Data records: Begin
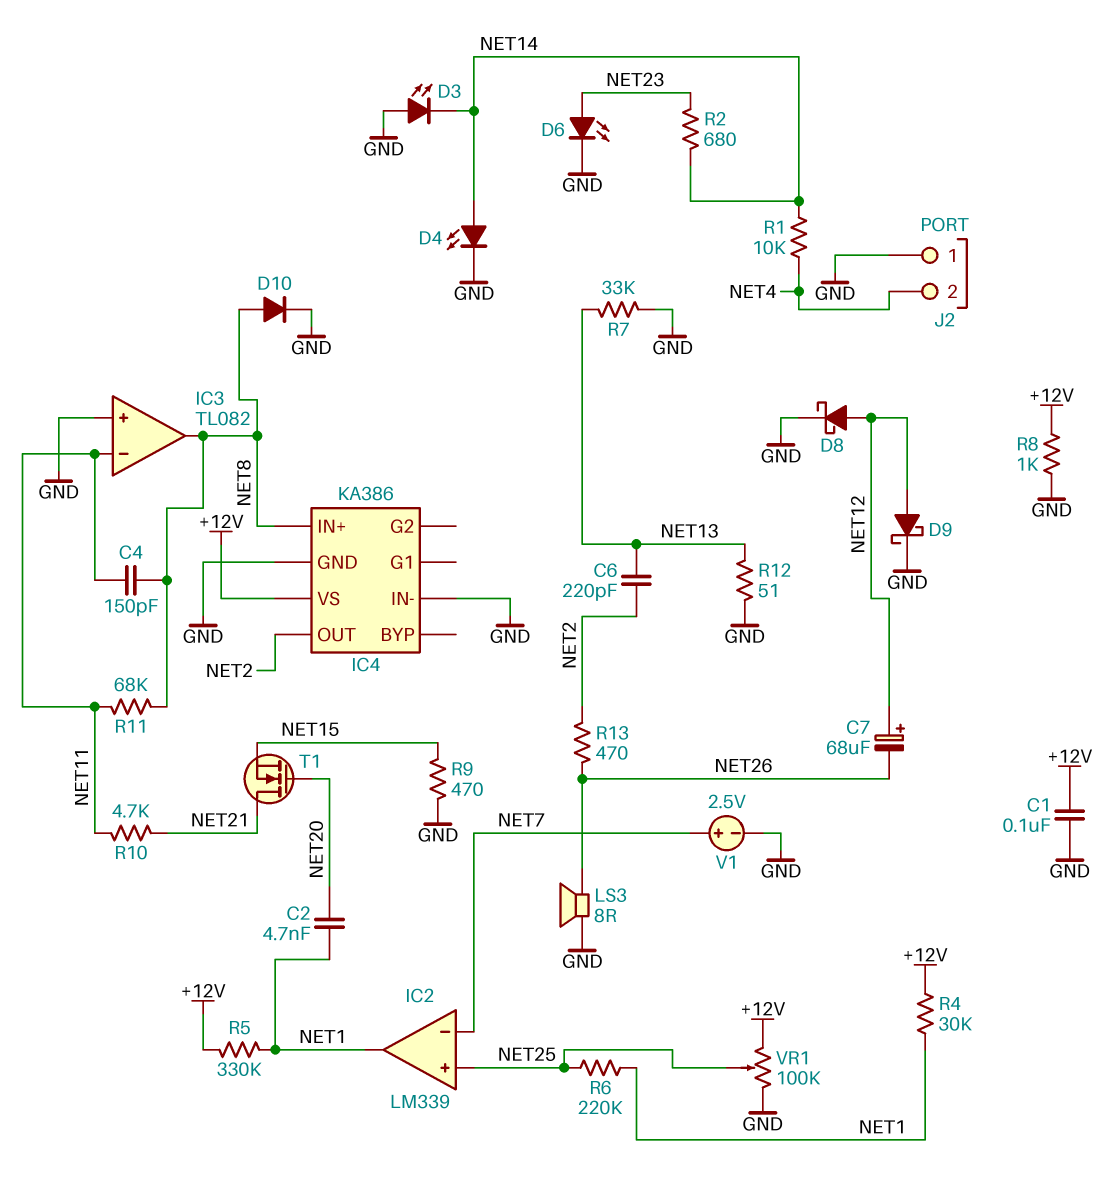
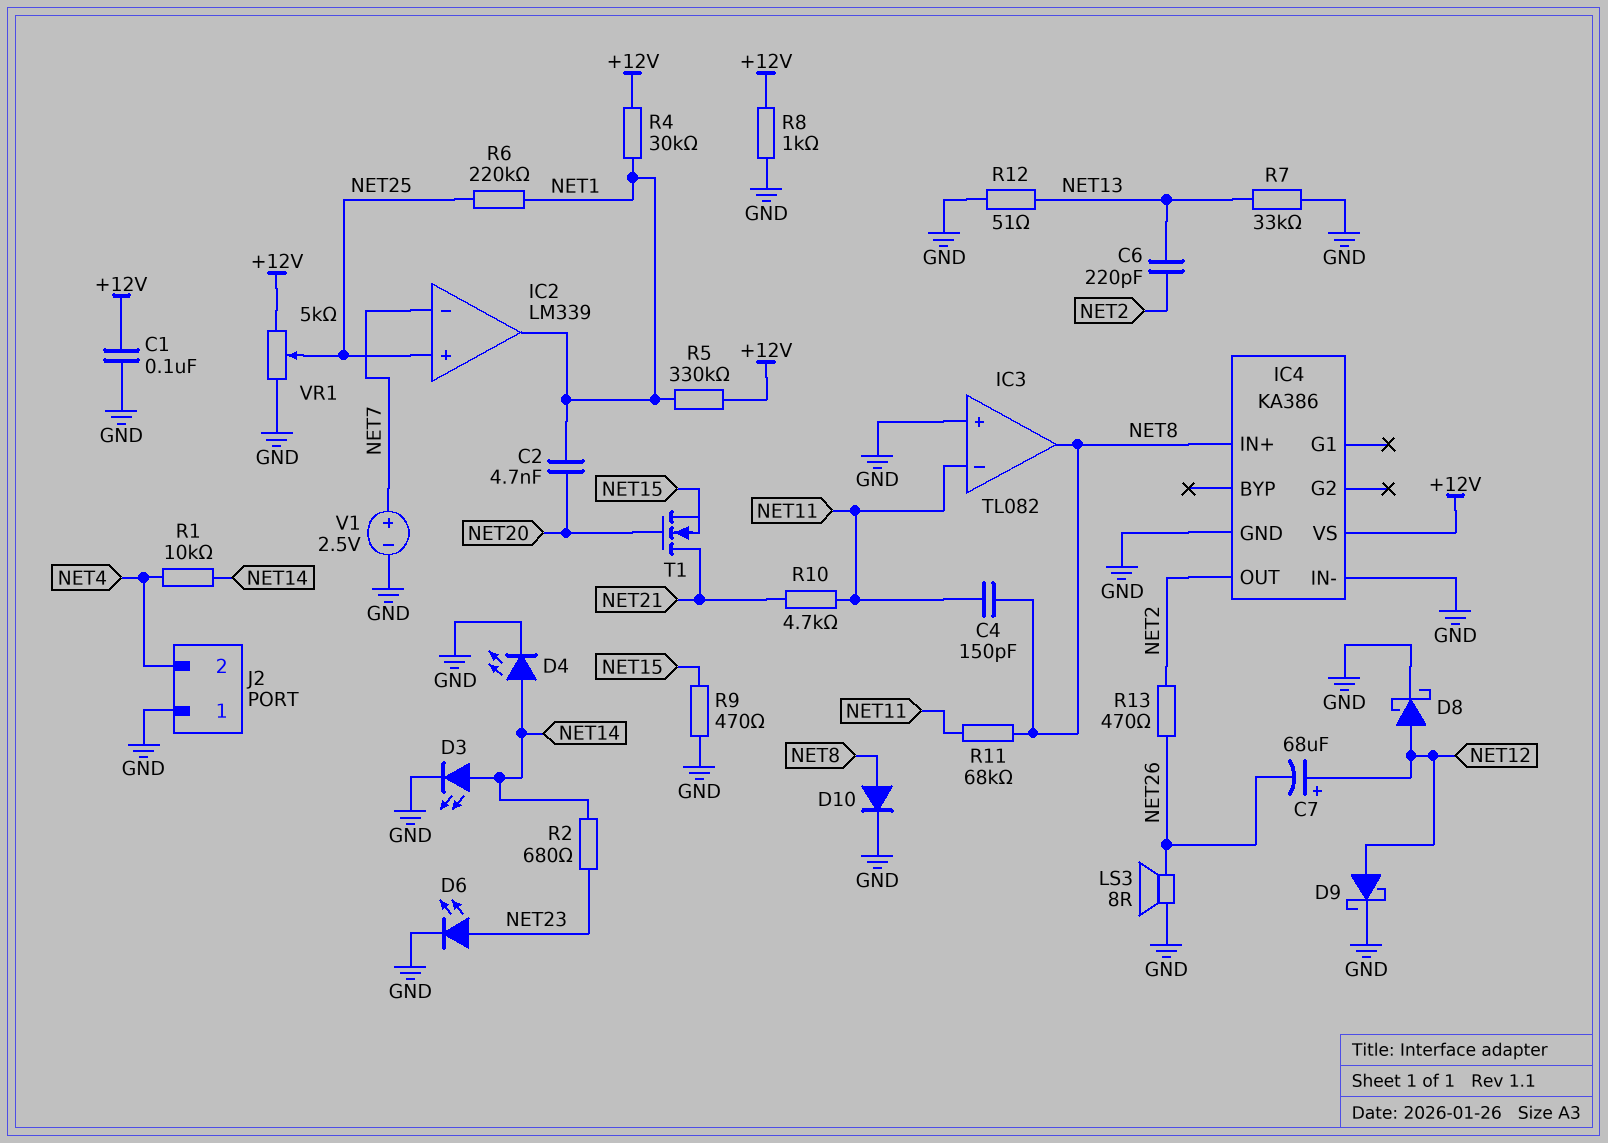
D3: LED (A GND, K NET14) -> LED (A NET14, K GND)
VR1: 100k (+12V, GND, wiper NET25) -> 5k (+12V, GND, wiper NET25)

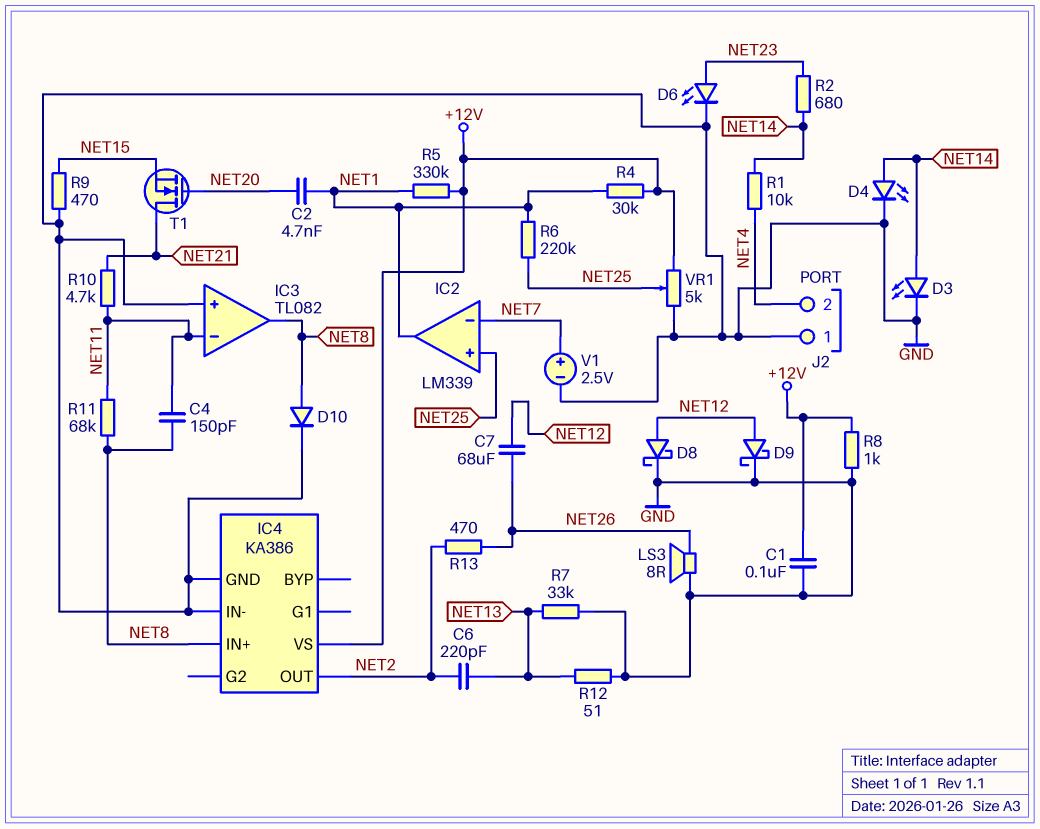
C7: 68uF (plus NET12, minus NET26) -> 68uF (NET12, NET26)

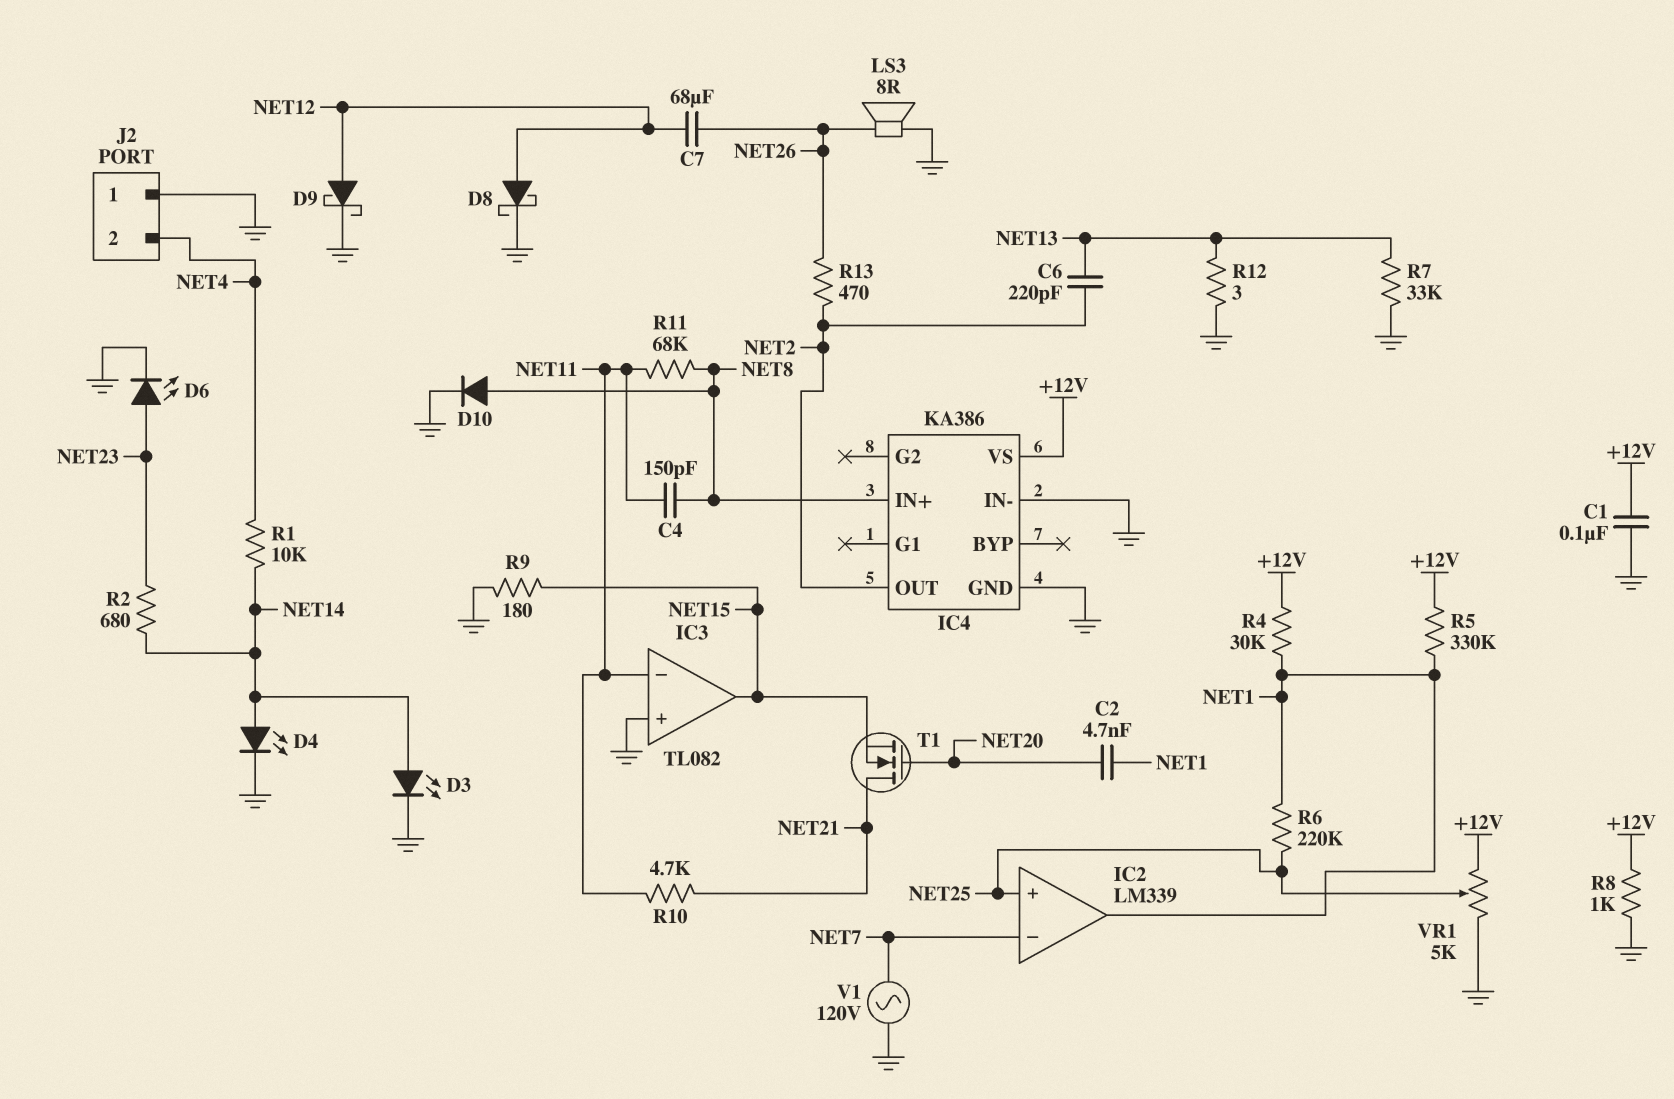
IC3 pin out: NET8 -> NET15
R9: 470 (GND, NET15) -> 180 (GND, NET15)
R12: 51 (GND, NET13) -> 3 (GND, NET13)
V1: 2.5V (plus NET7, minus GND) -> AC 120V (GND, NET7)

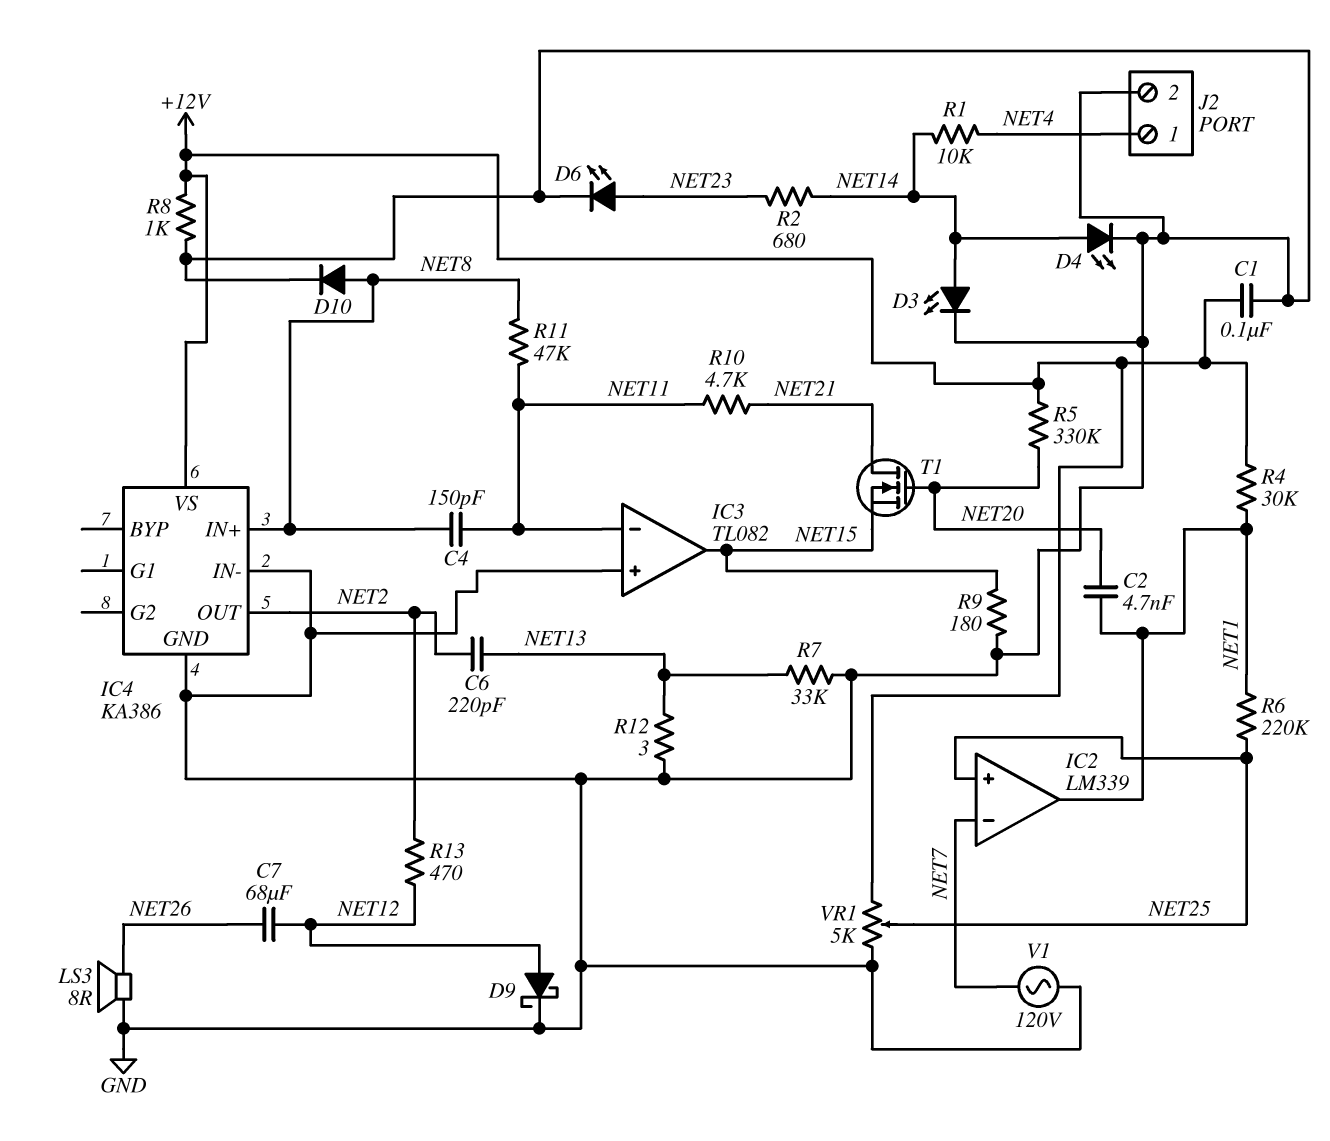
D8: schottky (A NET12, K GND) -> none
J2 pin 1: GND -> NET4
J2 pin 2: NET4 -> GND
R5: 330k (+12V, NET1) -> 330k (+12V, NET20)
R11: 68k (NET8, NET11) -> 47k (NET8, NET11)
R13: 470 (NET2, NET26) -> 470 (NET2, NET12)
Data records: End
**Description of the task**
Reproduce the records above exactly, excluding every picture.

**Answer space**
D3: LED (A GND, K NET14) -> LED (A NET14, K GND)
VR1: 100k (+12V, GND, wiper NET25) -> 5k (+12V, GND, wiper NET25)

C7: 68uF (plus NET12, minus NET26) -> 68uF (NET12, NET26)

IC3 pin out: NET8 -> NET15
R9: 470 (GND, NET15) -> 180 (GND, NET15)
R12: 51 (GND, NET13) -> 3 (GND, NET13)
V1: 2.5V (plus NET7, minus GND) -> AC 120V (GND, NET7)

D8: schottky (A NET12, K GND) -> none
J2 pin 1: GND -> NET4
J2 pin 2: NET4 -> GND
R5: 330k (+12V, NET1) -> 330k (+12V, NET20)
R11: 68k (NET8, NET11) -> 47k (NET8, NET11)
R13: 470 (NET2, NET26) -> 470 (NET2, NET12)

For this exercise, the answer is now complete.